▼
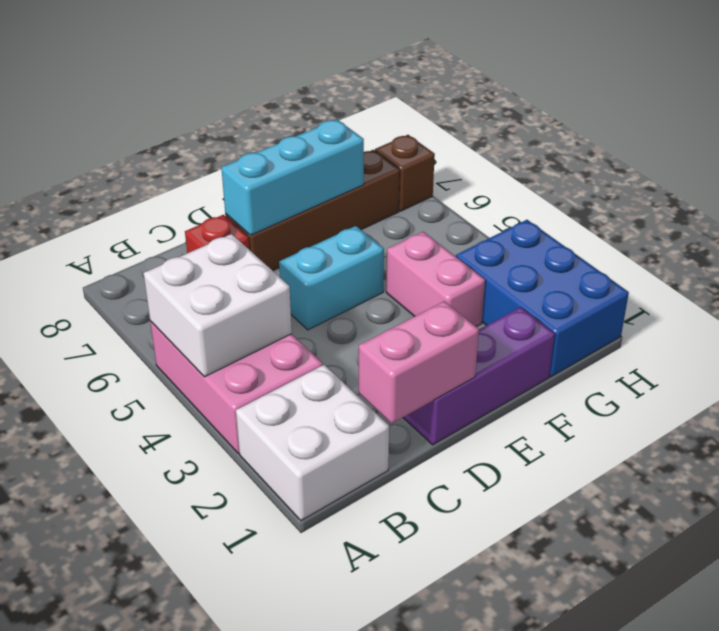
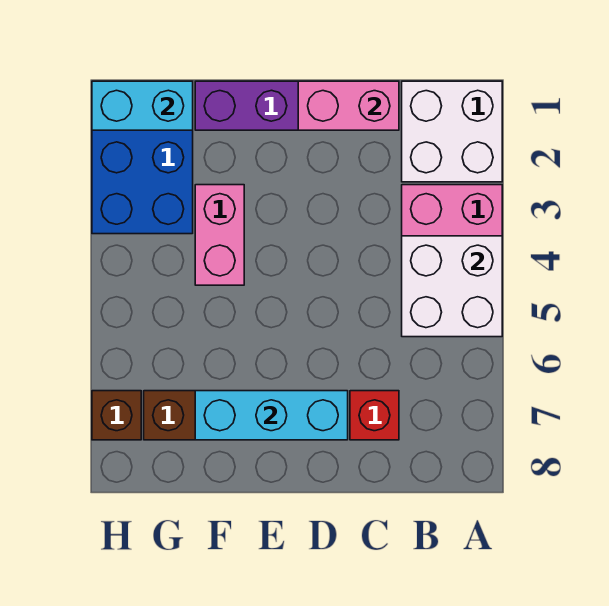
cyan 1x2 brick [279,226,384,330] -> cyan 1x2 brick moved to [92,81,193,130]

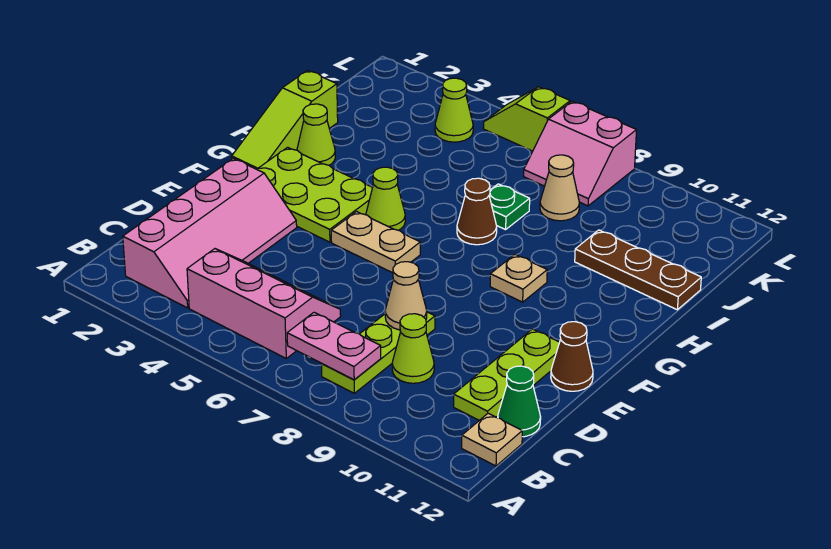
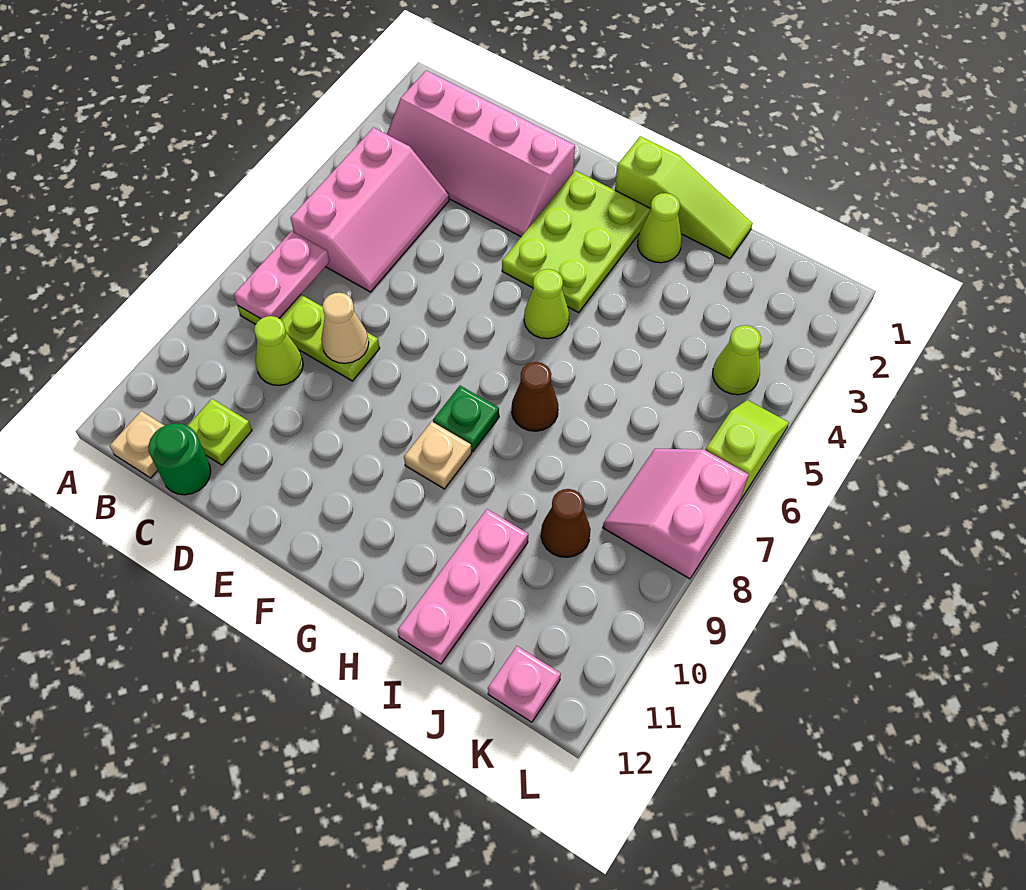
lime 1x3 plate [454,329,560,420] -> lime 1x1 plate [188,399,252,465]
green 1x1 cone [498,366,541,437] -> green 1x1 round brick [148,423,211,495]
brown 1x1 cone [551,322,593,391] -> brown 1x1 cone moved to [541,489,591,557]
tan 1x2 plate [331,212,420,273] -> none
lime 1x3 slope [232,71,338,169] -> lime 1x3 slope turned to [615,136,753,259]
green 1x1 plate [489,184,530,230] -> green 1x1 plate moved to [433,386,499,452]
brown 1x3 plate [575,230,701,310] -> pink 1x3 plate [398,509,528,664]
tan 1x1 cone [540,155,579,221] -> none
none -> pink 1x1 plate [488,646,561,722]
▲
* [WHAT IS EXPECTED] Transcribe the data verbatim. No picture belongs in the result.

* [TASK RESULT]
cyan 1x2 brick [279,226,384,330] -> cyan 1x2 brick moved to [92,81,193,130]

lime 1x3 plate [454,329,560,420] -> lime 1x1 plate [188,399,252,465]
green 1x1 cone [498,366,541,437] -> green 1x1 round brick [148,423,211,495]
brown 1x1 cone [551,322,593,391] -> brown 1x1 cone moved to [541,489,591,557]
tan 1x2 plate [331,212,420,273] -> none
lime 1x3 slope [232,71,338,169] -> lime 1x3 slope turned to [615,136,753,259]
green 1x1 plate [489,184,530,230] -> green 1x1 plate moved to [433,386,499,452]
brown 1x3 plate [575,230,701,310] -> pink 1x3 plate [398,509,528,664]
tan 1x1 cone [540,155,579,221] -> none
none -> pink 1x1 plate [488,646,561,722]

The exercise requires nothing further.